What is needed:
Output all of the lines below exactly, and leave out each image.

Study material:
######
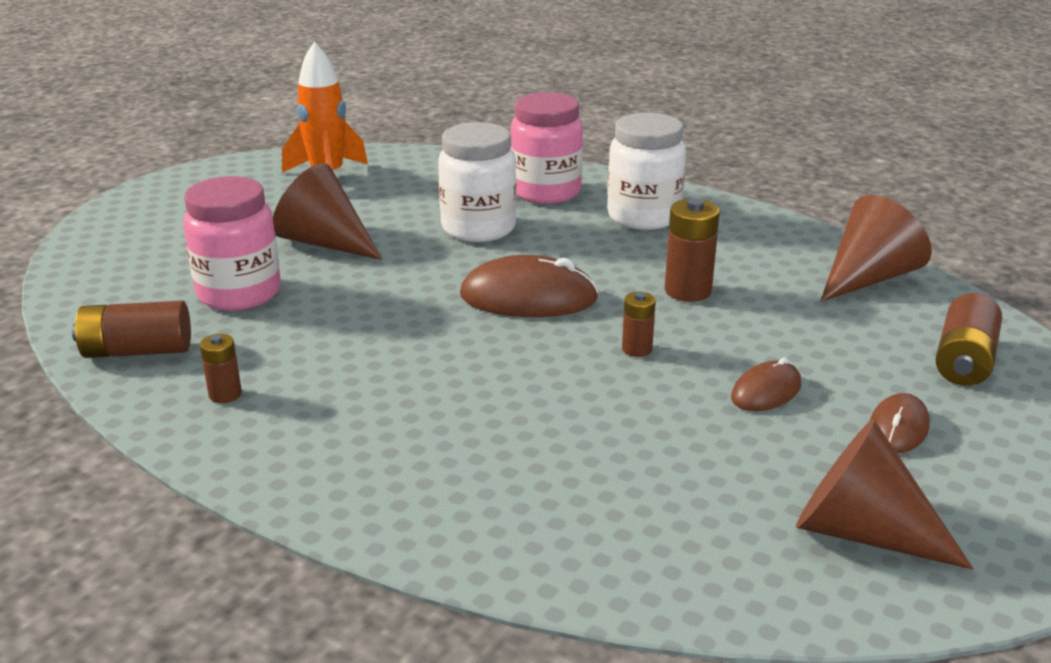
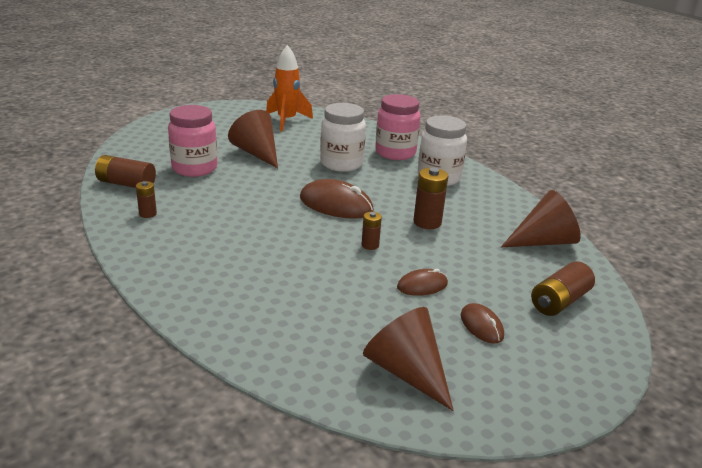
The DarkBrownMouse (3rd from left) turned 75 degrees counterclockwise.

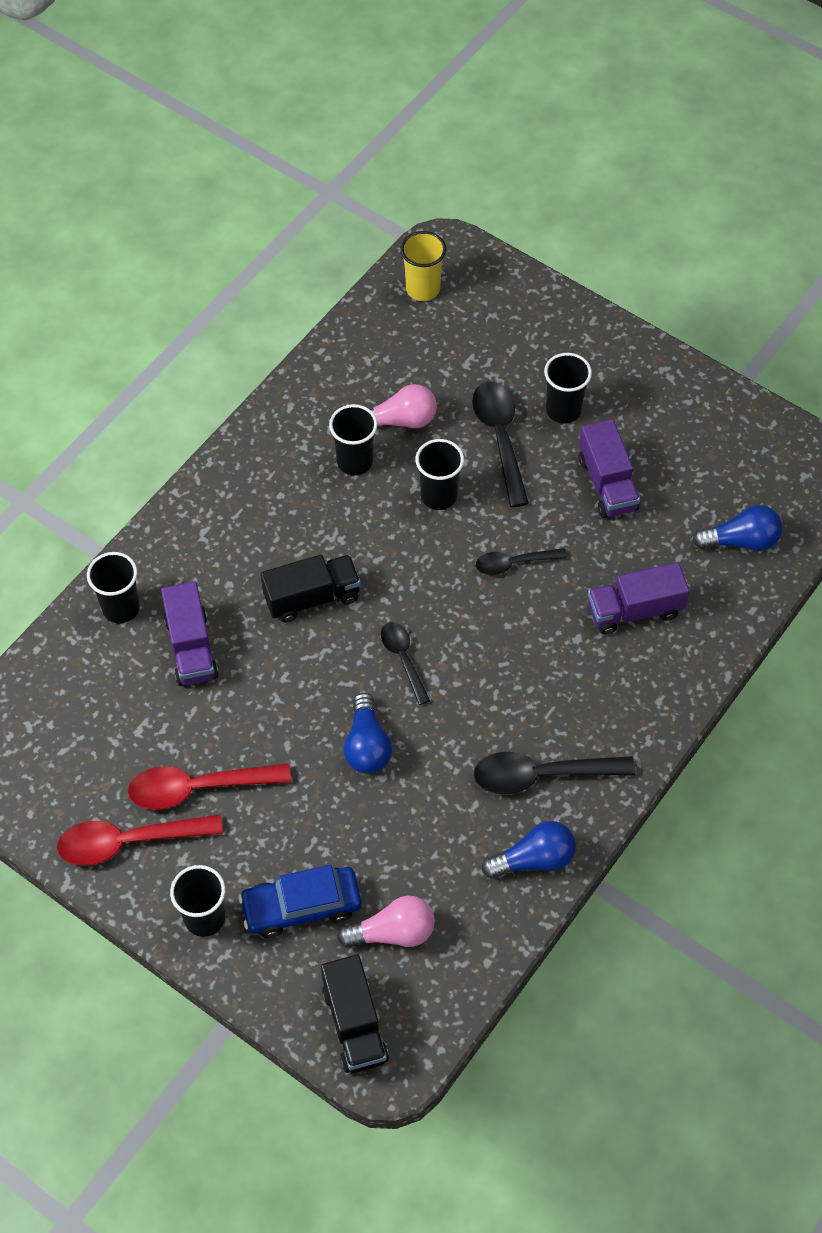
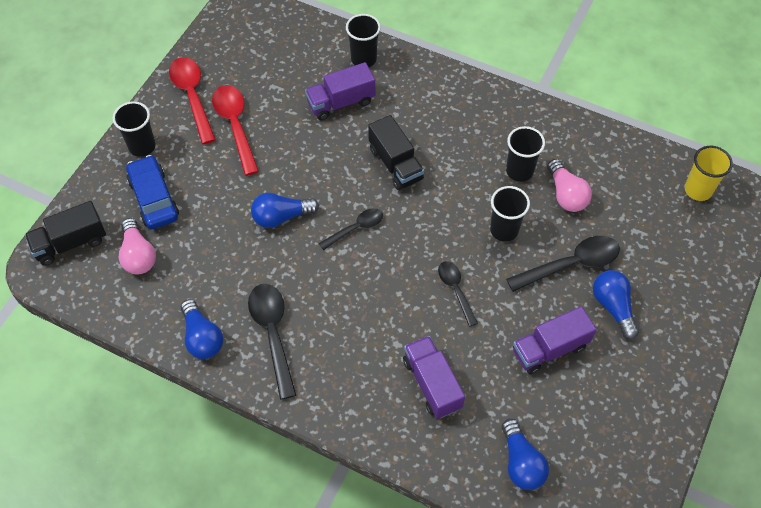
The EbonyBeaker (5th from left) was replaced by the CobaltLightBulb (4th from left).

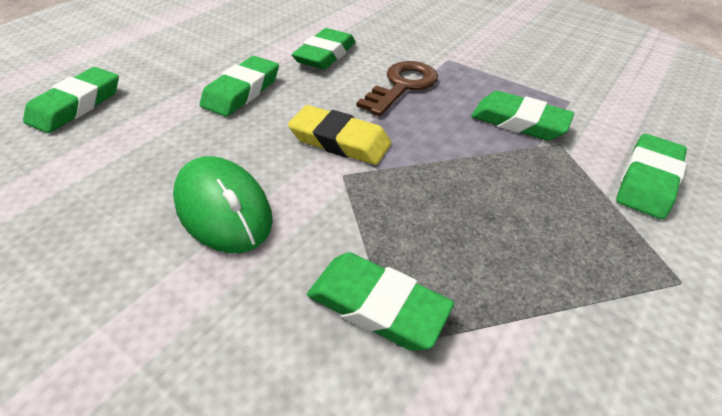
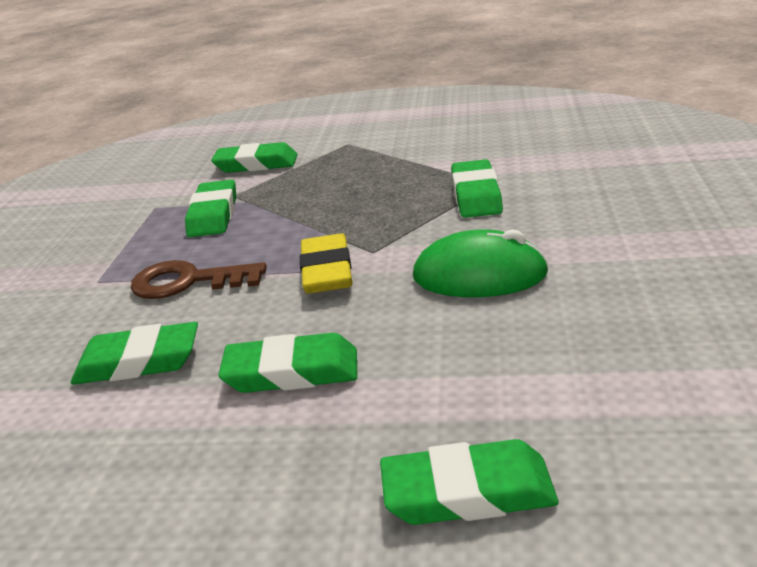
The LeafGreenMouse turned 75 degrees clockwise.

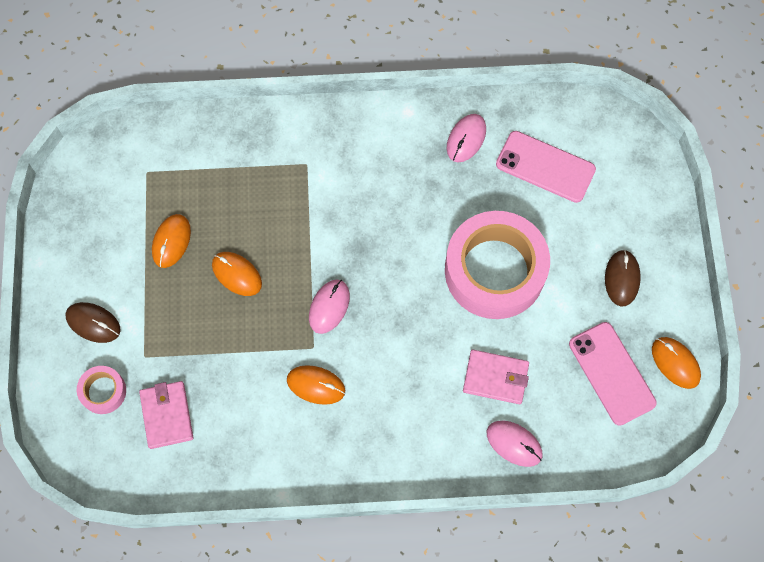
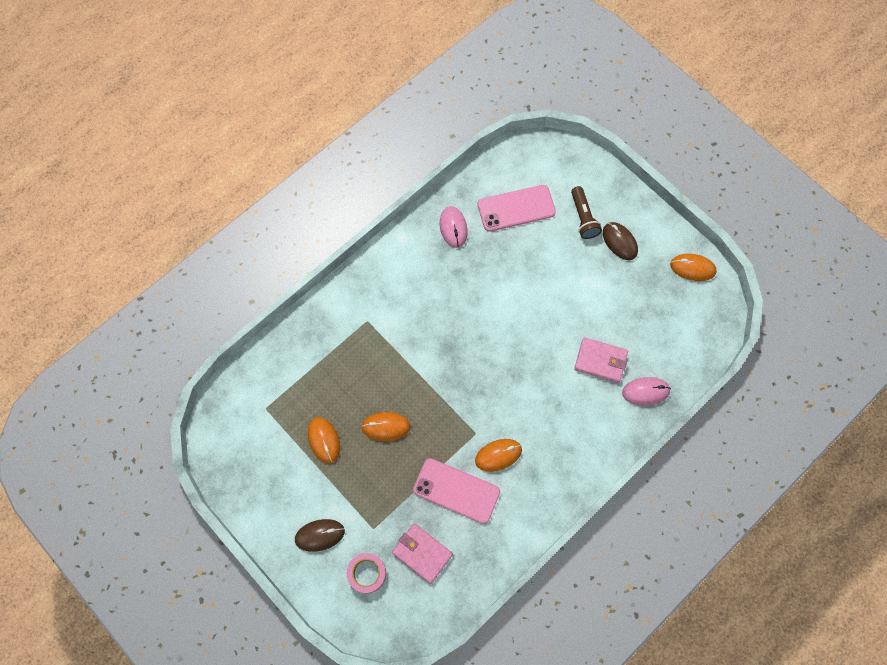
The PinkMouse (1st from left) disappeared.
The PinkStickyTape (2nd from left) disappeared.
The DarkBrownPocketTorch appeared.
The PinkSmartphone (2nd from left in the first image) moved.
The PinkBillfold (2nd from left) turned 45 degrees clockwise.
######
Expected output:
The DarkBrownMouse (3rd from left) turned 75 degrees counterclockwise.

The EbonyBeaker (5th from left) was replaced by the CobaltLightBulb (4th from left).

The LeafGreenMouse turned 75 degrees clockwise.

The PinkMouse (1st from left) disappeared.
The PinkStickyTape (2nd from left) disappeared.
The DarkBrownPocketTorch appeared.
The PinkSmartphone (2nd from left in the first image) moved.
The PinkBillfold (2nd from left) turned 45 degrees clockwise.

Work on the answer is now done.